» **Prompt**: Would you print the records below without changing anything?
Dataset excerpts section start
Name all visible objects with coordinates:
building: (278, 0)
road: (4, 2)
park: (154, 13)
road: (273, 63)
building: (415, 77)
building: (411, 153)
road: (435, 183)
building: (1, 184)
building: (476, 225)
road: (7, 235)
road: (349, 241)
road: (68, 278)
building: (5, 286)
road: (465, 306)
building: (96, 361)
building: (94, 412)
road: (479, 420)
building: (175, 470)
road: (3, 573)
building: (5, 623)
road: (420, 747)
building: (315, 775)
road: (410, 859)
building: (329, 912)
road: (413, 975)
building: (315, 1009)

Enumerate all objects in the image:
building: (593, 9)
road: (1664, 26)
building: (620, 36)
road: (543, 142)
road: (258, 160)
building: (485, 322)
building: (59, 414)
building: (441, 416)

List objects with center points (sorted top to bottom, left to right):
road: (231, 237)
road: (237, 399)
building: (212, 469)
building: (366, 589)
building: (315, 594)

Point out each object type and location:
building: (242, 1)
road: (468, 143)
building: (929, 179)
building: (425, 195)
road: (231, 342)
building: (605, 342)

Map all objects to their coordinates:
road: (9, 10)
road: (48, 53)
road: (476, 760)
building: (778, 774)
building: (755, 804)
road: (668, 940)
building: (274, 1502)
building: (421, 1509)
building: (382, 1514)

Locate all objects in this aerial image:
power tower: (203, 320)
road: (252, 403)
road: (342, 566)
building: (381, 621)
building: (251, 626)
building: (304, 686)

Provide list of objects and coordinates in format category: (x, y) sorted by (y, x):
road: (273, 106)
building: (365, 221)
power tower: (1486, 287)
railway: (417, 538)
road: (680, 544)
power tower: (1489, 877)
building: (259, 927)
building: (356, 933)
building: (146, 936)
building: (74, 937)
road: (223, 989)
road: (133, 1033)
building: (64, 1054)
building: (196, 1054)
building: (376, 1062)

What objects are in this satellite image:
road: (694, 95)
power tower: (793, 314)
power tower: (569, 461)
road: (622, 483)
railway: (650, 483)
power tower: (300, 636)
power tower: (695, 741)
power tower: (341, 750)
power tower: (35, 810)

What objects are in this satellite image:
Dataset excerpts section end
» **Exercise result**:
Name all visible objects with coordinates:
building: (278, 0)
road: (4, 2)
park: (154, 13)
road: (273, 63)
building: (415, 77)
building: (411, 153)
road: (435, 183)
building: (1, 184)
building: (476, 225)
road: (7, 235)
road: (349, 241)
road: (68, 278)
building: (5, 286)
road: (465, 306)
building: (96, 361)
building: (94, 412)
road: (479, 420)
building: (175, 470)
road: (3, 573)
building: (5, 623)
road: (420, 747)
building: (315, 775)
road: (410, 859)
building: (329, 912)
road: (413, 975)
building: (315, 1009)

Enumerate all objects in the image:
building: (593, 9)
road: (1664, 26)
building: (620, 36)
road: (543, 142)
road: (258, 160)
building: (485, 322)
building: (59, 414)
building: (441, 416)

List objects with center points (sorted top to bottom, left to right):
road: (231, 237)
road: (237, 399)
building: (212, 469)
building: (366, 589)
building: (315, 594)

Point out each object type and location:
building: (242, 1)
road: (468, 143)
building: (929, 179)
building: (425, 195)
road: (231, 342)
building: (605, 342)

Map all objects to their coordinates:
road: (9, 10)
road: (48, 53)
road: (476, 760)
building: (778, 774)
building: (755, 804)
road: (668, 940)
building: (274, 1502)
building: (421, 1509)
building: (382, 1514)

Locate all objects in this aerial image:
power tower: (203, 320)
road: (252, 403)
road: (342, 566)
building: (381, 621)
building: (251, 626)
building: (304, 686)

Provide list of objects and coordinates in format category: (x, y) sorted by (y, x):
road: (273, 106)
building: (365, 221)
power tower: (1486, 287)
railway: (417, 538)
road: (680, 544)
power tower: (1489, 877)
building: (259, 927)
building: (356, 933)
building: (146, 936)
building: (74, 937)
road: (223, 989)
road: (133, 1033)
building: (64, 1054)
building: (196, 1054)
building: (376, 1062)

What objects are in this satellite image:
road: (694, 95)
power tower: (793, 314)
power tower: (569, 461)
road: (622, 483)
railway: (650, 483)
power tower: (300, 636)
power tower: (695, 741)
power tower: (341, 750)
power tower: (35, 810)

What objects are in this satellite image:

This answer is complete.